● Given entries
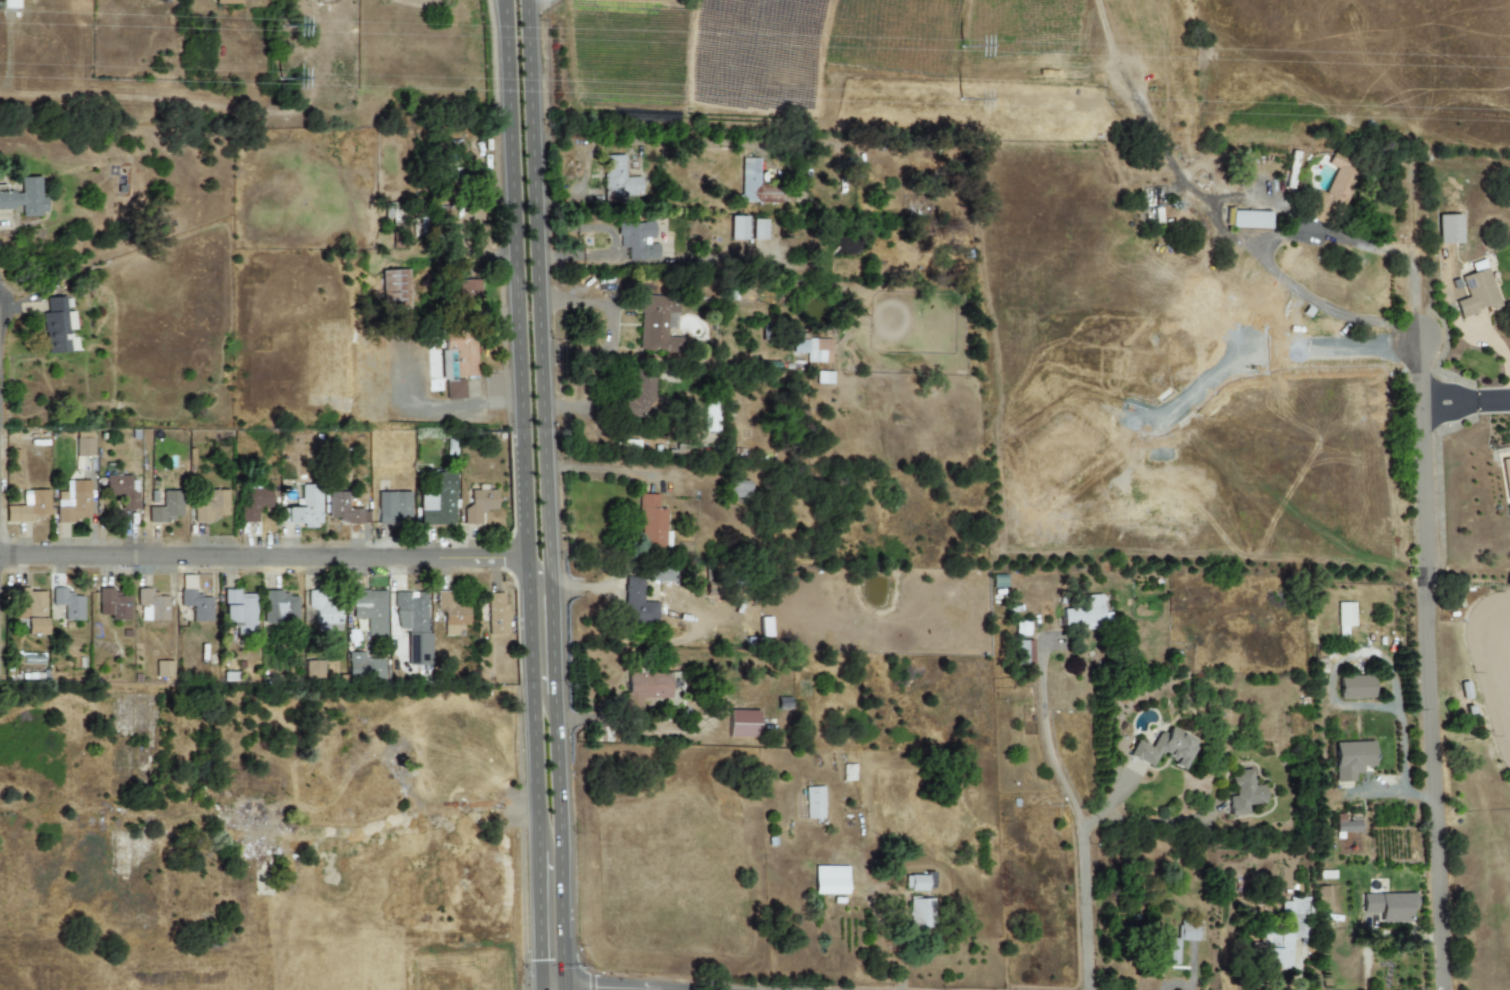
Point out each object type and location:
building: (231, 1)
building: (10, 3)
road: (539, 4)
road: (493, 152)
building: (619, 180)
building: (756, 184)
building: (1332, 190)
building: (25, 197)
building: (1249, 221)
building: (738, 228)
building: (759, 229)
building: (1448, 229)
building: (639, 241)
road: (1266, 244)
road: (479, 250)
road: (1412, 253)
road: (608, 255)
road: (513, 279)
building: (394, 289)
building: (467, 290)
building: (1476, 293)
road: (1326, 307)
building: (655, 324)
building: (56, 326)
road: (612, 327)
building: (810, 350)
building: (457, 362)
building: (824, 377)
building: (639, 396)
road: (1464, 401)
road: (433, 409)
road: (574, 409)
building: (708, 416)
building: (83, 444)
road: (623, 472)
building: (1506, 481)
building: (736, 488)
building: (122, 490)
road: (557, 494)
building: (438, 500)
building: (72, 501)
building: (254, 503)
building: (164, 505)
building: (211, 505)
building: (478, 505)
building: (29, 506)
building: (304, 506)
building: (392, 506)
building: (343, 509)
building: (652, 524)
road: (261, 556)
road: (585, 588)
building: (67, 603)
building: (637, 603)
building: (113, 604)
building: (151, 605)
building: (196, 605)
building: (323, 607)
building: (30, 609)
building: (279, 609)
building: (369, 610)
building: (239, 611)
building: (451, 613)
building: (495, 613)
building: (1344, 618)
building: (414, 623)
building: (1021, 628)
road: (541, 643)
road: (1430, 656)
building: (364, 668)
building: (163, 669)
building: (314, 669)
building: (674, 686)
building: (1355, 687)
building: (645, 688)
road: (528, 705)
road: (587, 719)
building: (743, 724)
road: (1045, 737)
building: (1164, 749)
building: (1352, 760)
road: (410, 762)
building: (1243, 793)
building: (813, 803)
building: (1347, 824)
road: (386, 827)
road: (1082, 876)
building: (830, 880)
building: (918, 882)
building: (1323, 899)
building: (1388, 906)
building: (920, 913)
road: (533, 921)
building: (1188, 931)
building: (1283, 935)
building: (1165, 950)
traffic signals: (535, 961)

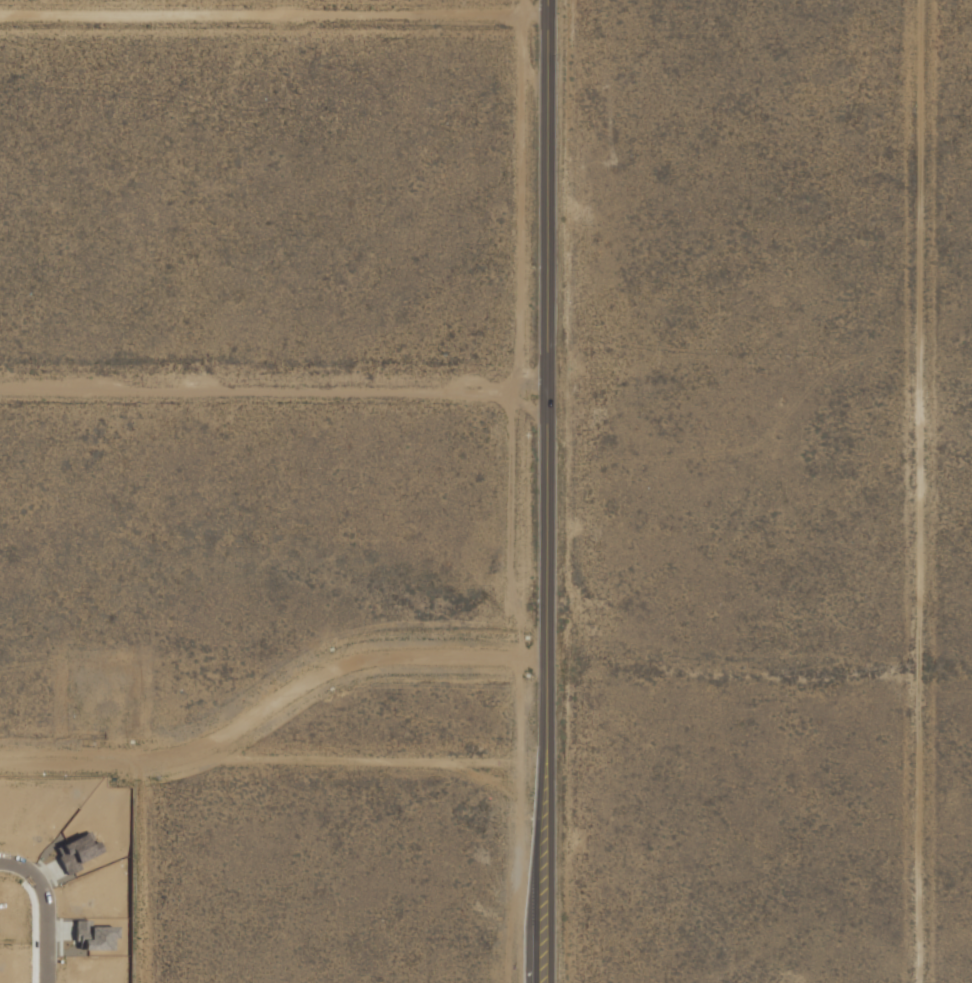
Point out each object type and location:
road: (549, 491)
road: (927, 491)
road: (276, 710)
road: (56, 903)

● Task objective
Give back all the data exactly, minus pictures.

● Reply to the task
Point out each object type and location:
building: (231, 1)
building: (10, 3)
road: (539, 4)
road: (493, 152)
building: (619, 180)
building: (756, 184)
building: (1332, 190)
building: (25, 197)
building: (1249, 221)
building: (738, 228)
building: (759, 229)
building: (1448, 229)
building: (639, 241)
road: (1266, 244)
road: (479, 250)
road: (1412, 253)
road: (608, 255)
road: (513, 279)
building: (394, 289)
building: (467, 290)
building: (1476, 293)
road: (1326, 307)
building: (655, 324)
building: (56, 326)
road: (612, 327)
building: (810, 350)
building: (457, 362)
building: (824, 377)
building: (639, 396)
road: (1464, 401)
road: (433, 409)
road: (574, 409)
building: (708, 416)
building: (83, 444)
road: (623, 472)
building: (1506, 481)
building: (736, 488)
building: (122, 490)
road: (557, 494)
building: (438, 500)
building: (72, 501)
building: (254, 503)
building: (164, 505)
building: (211, 505)
building: (478, 505)
building: (29, 506)
building: (304, 506)
building: (392, 506)
building: (343, 509)
building: (652, 524)
road: (261, 556)
road: (585, 588)
building: (67, 603)
building: (637, 603)
building: (113, 604)
building: (151, 605)
building: (196, 605)
building: (323, 607)
building: (30, 609)
building: (279, 609)
building: (369, 610)
building: (239, 611)
building: (451, 613)
building: (495, 613)
building: (1344, 618)
building: (414, 623)
building: (1021, 628)
road: (541, 643)
road: (1430, 656)
building: (364, 668)
building: (163, 669)
building: (314, 669)
building: (674, 686)
building: (1355, 687)
building: (645, 688)
road: (528, 705)
road: (587, 719)
building: (743, 724)
road: (1045, 737)
building: (1164, 749)
building: (1352, 760)
road: (410, 762)
building: (1243, 793)
building: (813, 803)
building: (1347, 824)
road: (386, 827)
road: (1082, 876)
building: (830, 880)
building: (918, 882)
building: (1323, 899)
building: (1388, 906)
building: (920, 913)
road: (533, 921)
building: (1188, 931)
building: (1283, 935)
building: (1165, 950)
traffic signals: (535, 961)

Point out each object type and location:
road: (549, 491)
road: (927, 491)
road: (276, 710)
road: (56, 903)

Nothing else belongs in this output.